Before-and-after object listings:
»»

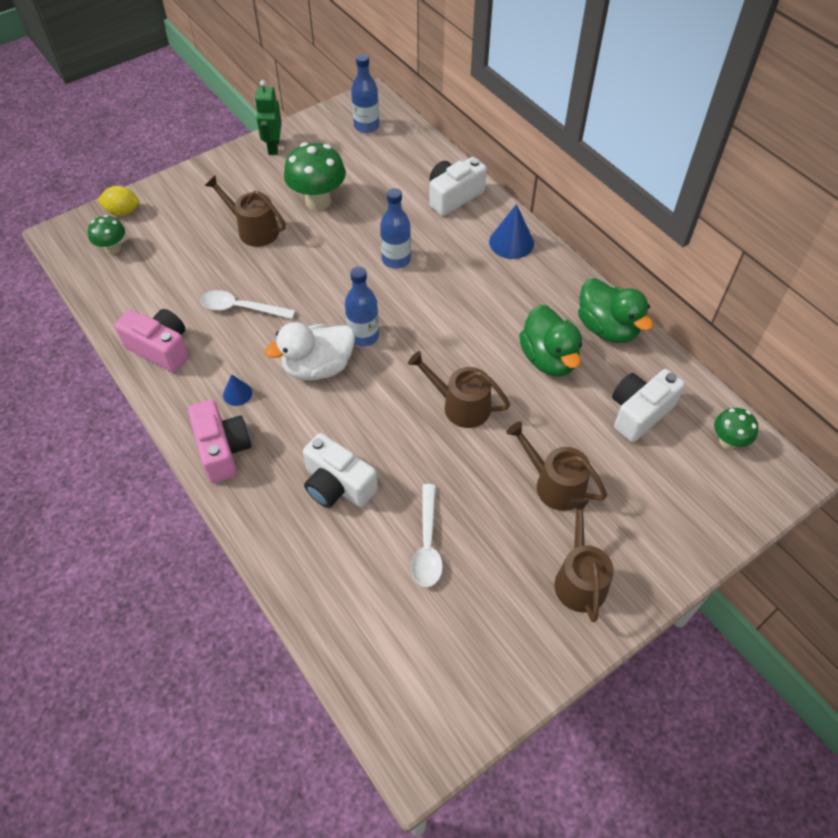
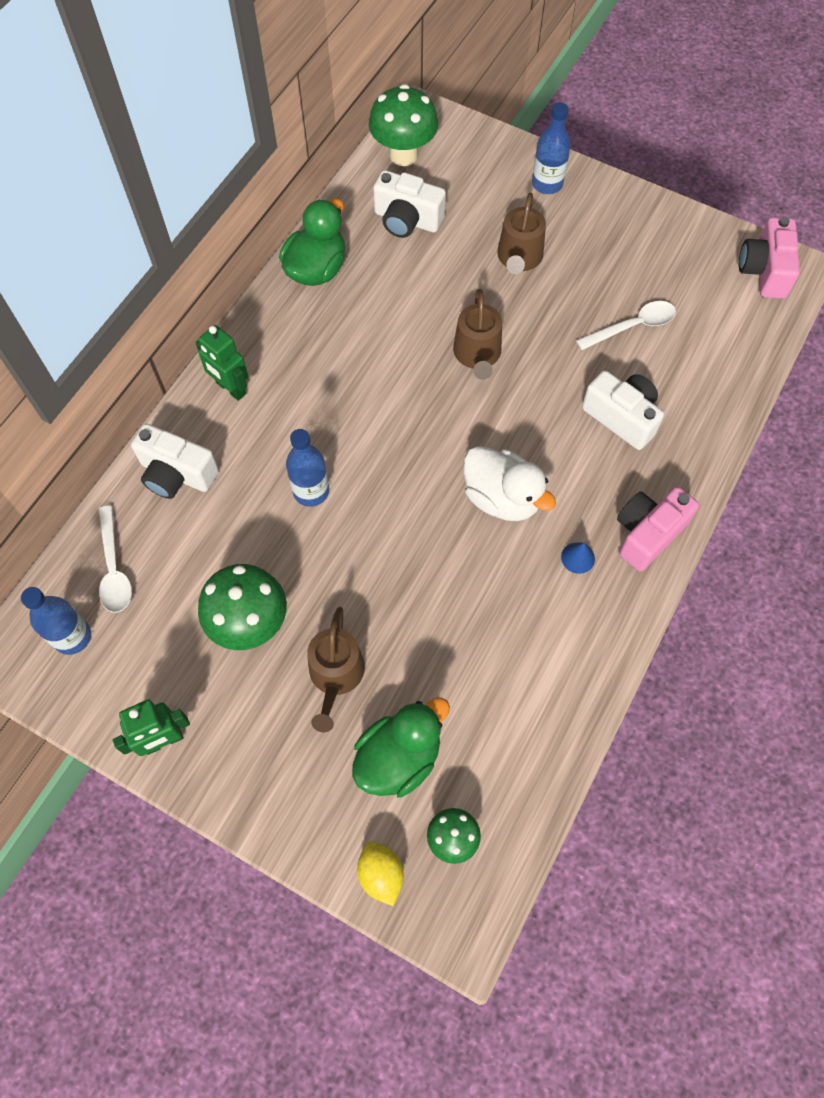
camera: 115 degrees left, 10 degrees up
pink camera [115,309,189,373] -> pink camera moved to [739,217,800,299]
white spoon [200,290,295,319] -> white spoon moved to [98,505,132,612]
white camera [303,433,378,508] -> white camera turned 60 degrees counterclockwise [582,371,664,450]
blue bottle [345,267,379,347] -> blue bottle moved to [532,102,571,194]
blue cone [489,204,534,259] -> green robot [196,325,248,401]
green duck [519,305,582,377] -> green duck moved to [352,698,450,798]
brown watering can [554,498,614,622] -> none
green mushroom [714,408,758,449] -> green mushroom [369,84,438,166], size x1.77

««

EXERCISE: Return the line that contains "blue cone [489,204,534,259]" along with every line after it through the end of the entries, exactly, adding nothing.

SOLUTION TO THIS TASK:
blue cone [489,204,534,259] -> green robot [196,325,248,401]
green duck [519,305,582,377] -> green duck moved to [352,698,450,798]
brown watering can [554,498,614,622] -> none
green mushroom [714,408,758,449] -> green mushroom [369,84,438,166], size x1.77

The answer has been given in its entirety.